Task data
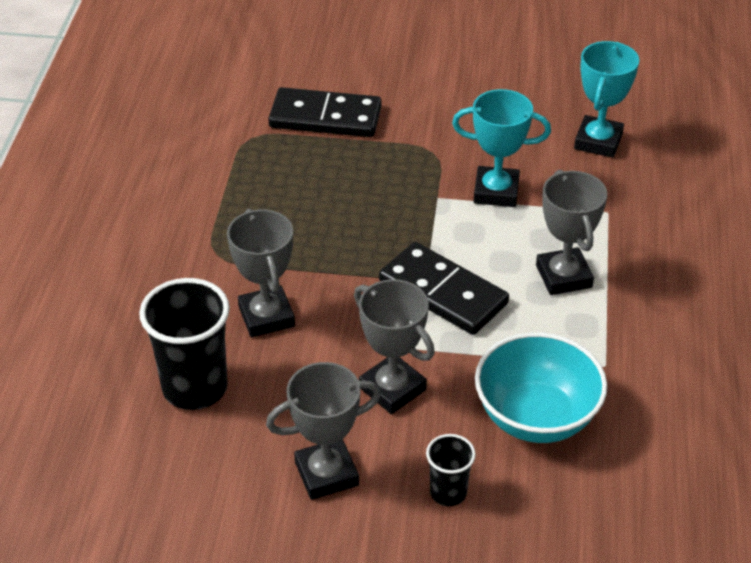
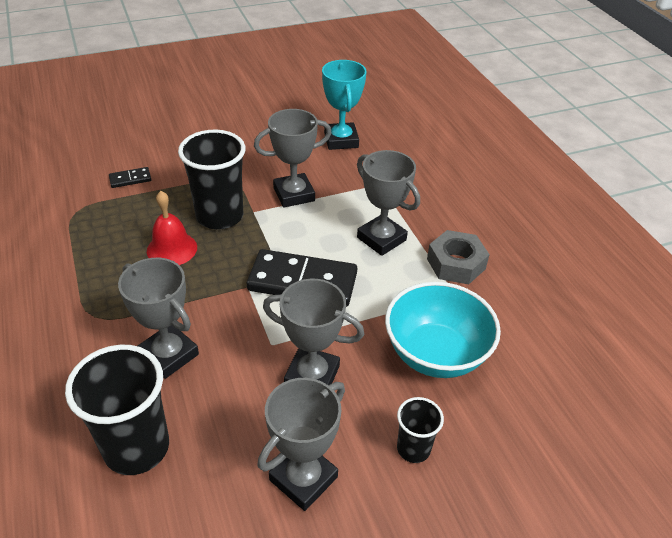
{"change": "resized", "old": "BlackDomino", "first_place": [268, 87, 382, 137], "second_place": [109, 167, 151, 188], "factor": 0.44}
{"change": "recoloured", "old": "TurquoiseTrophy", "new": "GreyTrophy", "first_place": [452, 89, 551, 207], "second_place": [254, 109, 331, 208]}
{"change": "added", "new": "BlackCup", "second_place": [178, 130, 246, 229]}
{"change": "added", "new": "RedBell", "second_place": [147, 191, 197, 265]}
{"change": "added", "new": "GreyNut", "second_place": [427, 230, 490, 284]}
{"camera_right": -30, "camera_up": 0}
==
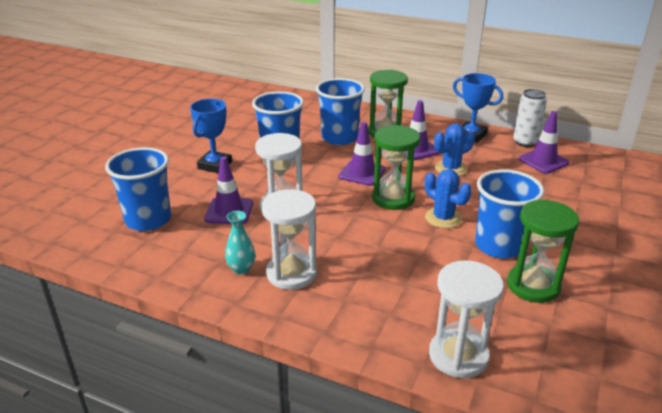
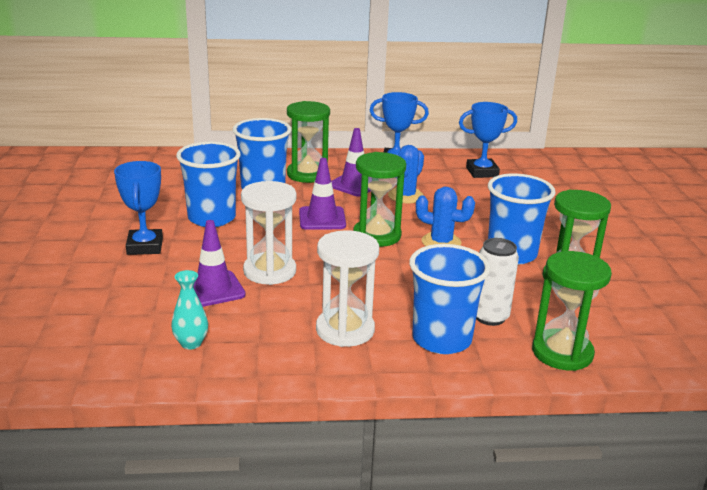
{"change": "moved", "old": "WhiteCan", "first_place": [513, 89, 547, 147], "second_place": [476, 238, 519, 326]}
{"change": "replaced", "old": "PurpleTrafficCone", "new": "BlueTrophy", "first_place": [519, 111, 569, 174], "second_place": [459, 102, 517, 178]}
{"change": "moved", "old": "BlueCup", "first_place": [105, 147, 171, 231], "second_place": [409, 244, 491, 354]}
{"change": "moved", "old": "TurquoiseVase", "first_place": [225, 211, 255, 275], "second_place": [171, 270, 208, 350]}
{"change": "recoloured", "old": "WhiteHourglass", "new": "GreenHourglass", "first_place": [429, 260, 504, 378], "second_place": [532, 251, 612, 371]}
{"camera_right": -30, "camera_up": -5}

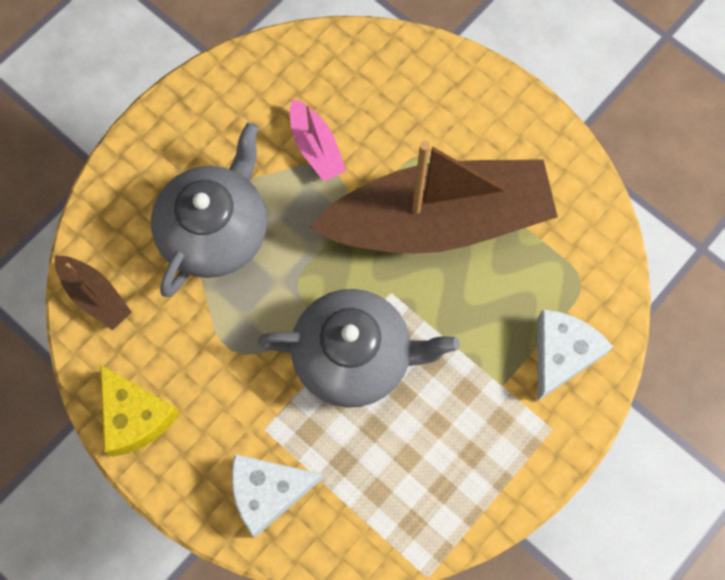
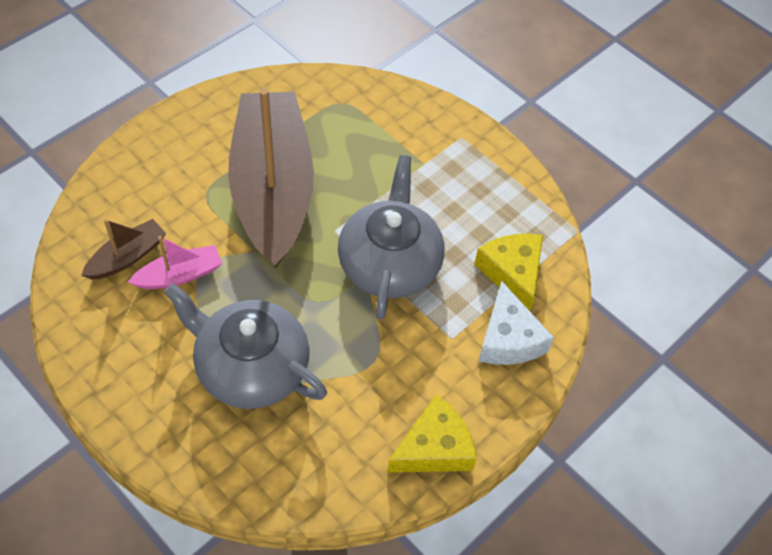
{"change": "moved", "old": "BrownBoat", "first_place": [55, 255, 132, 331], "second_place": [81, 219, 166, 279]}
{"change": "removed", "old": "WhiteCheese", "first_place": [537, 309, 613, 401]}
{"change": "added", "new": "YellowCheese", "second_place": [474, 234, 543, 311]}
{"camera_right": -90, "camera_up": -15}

What needs to be done
Where the string "added" occurs in a line of the material above, copy the whole line.

Final answer
{"change": "added", "new": "BlackCup", "second_place": [178, 130, 246, 229]}
{"change": "added", "new": "RedBell", "second_place": [147, 191, 197, 265]}
{"change": "added", "new": "GreyNut", "second_place": [427, 230, 490, 284]}
{"change": "added", "new": "YellowCheese", "second_place": [474, 234, 543, 311]}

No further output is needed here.